** Your instructions **
Quote all entries exactly, leaving pictures aside.

** Source material **
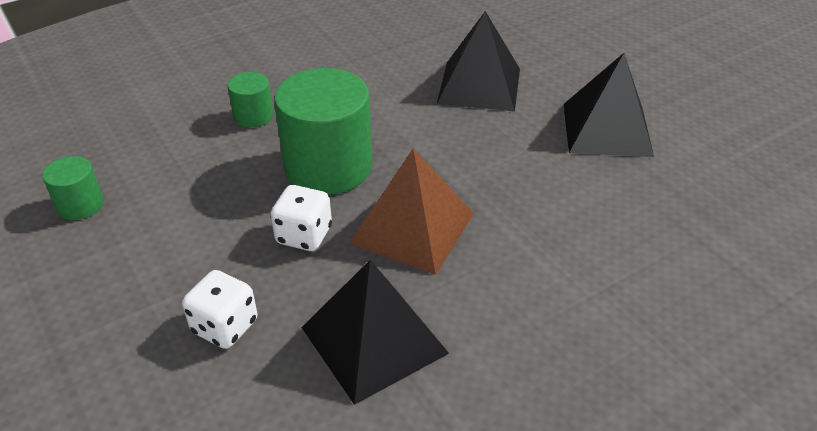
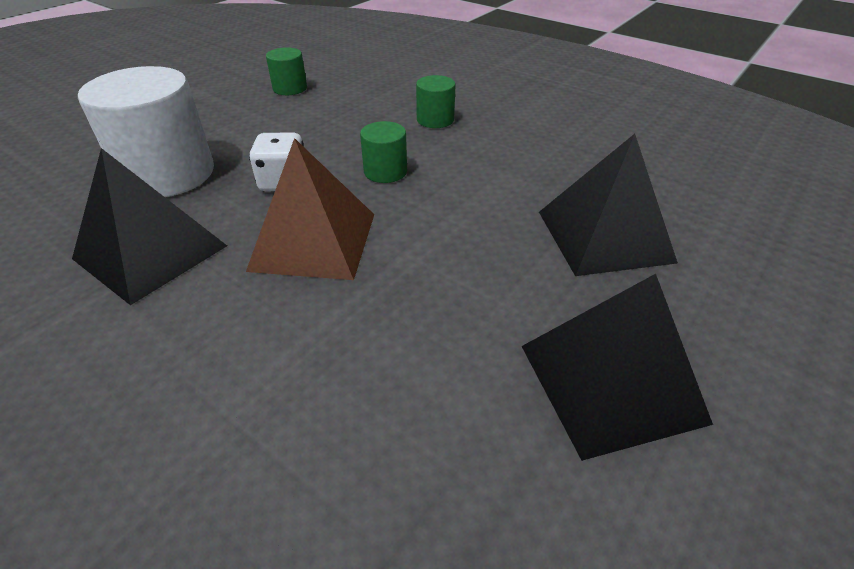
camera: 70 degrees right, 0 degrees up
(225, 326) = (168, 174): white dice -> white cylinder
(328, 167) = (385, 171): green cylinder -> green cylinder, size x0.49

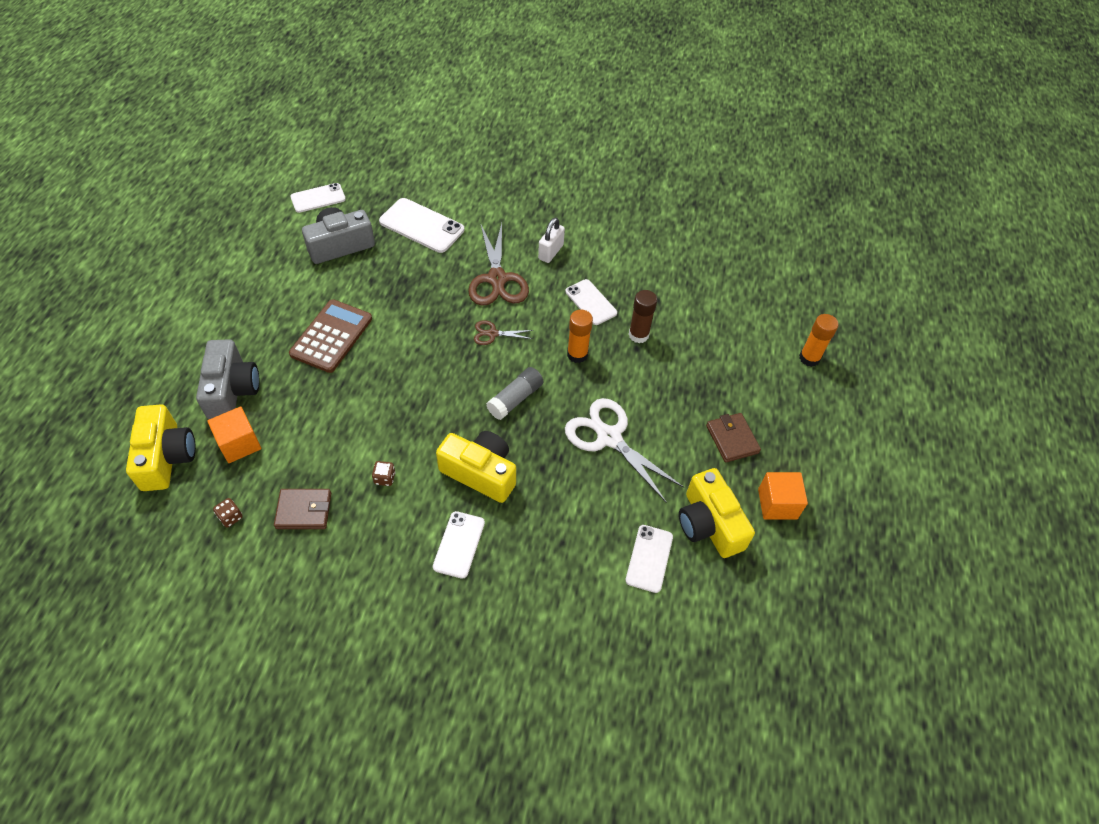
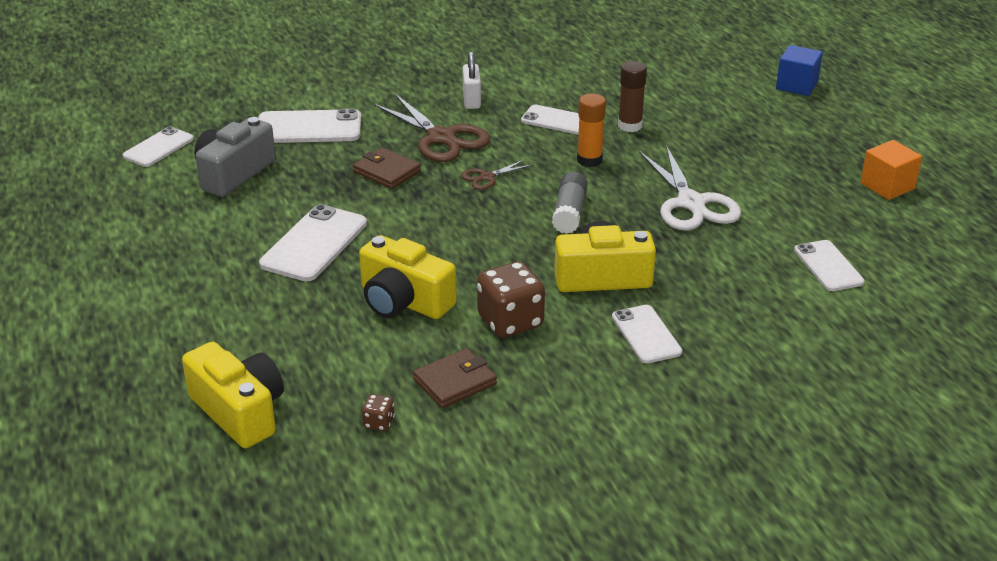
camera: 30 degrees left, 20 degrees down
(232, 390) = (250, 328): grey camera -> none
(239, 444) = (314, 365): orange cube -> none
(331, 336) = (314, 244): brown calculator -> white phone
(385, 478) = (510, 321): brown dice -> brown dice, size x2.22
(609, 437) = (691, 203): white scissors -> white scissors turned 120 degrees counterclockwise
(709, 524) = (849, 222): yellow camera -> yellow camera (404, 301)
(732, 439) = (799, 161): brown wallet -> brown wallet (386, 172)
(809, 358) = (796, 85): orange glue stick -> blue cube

** The completed task **
camera: 70 degrees right, 0 degrees up
(225, 326) = (168, 174): white dice -> white cylinder
(328, 167) = (385, 171): green cylinder -> green cylinder, size x0.49

camera: 30 degrees left, 20 degrees down
(232, 390) = (250, 328): grey camera -> none
(239, 444) = (314, 365): orange cube -> none
(331, 336) = (314, 244): brown calculator -> white phone
(385, 478) = (510, 321): brown dice -> brown dice, size x2.22
(609, 437) = (691, 203): white scissors -> white scissors turned 120 degrees counterclockwise
(709, 524) = (849, 222): yellow camera -> yellow camera (404, 301)
(732, 439) = (799, 161): brown wallet -> brown wallet (386, 172)
(809, 358) = (796, 85): orange glue stick -> blue cube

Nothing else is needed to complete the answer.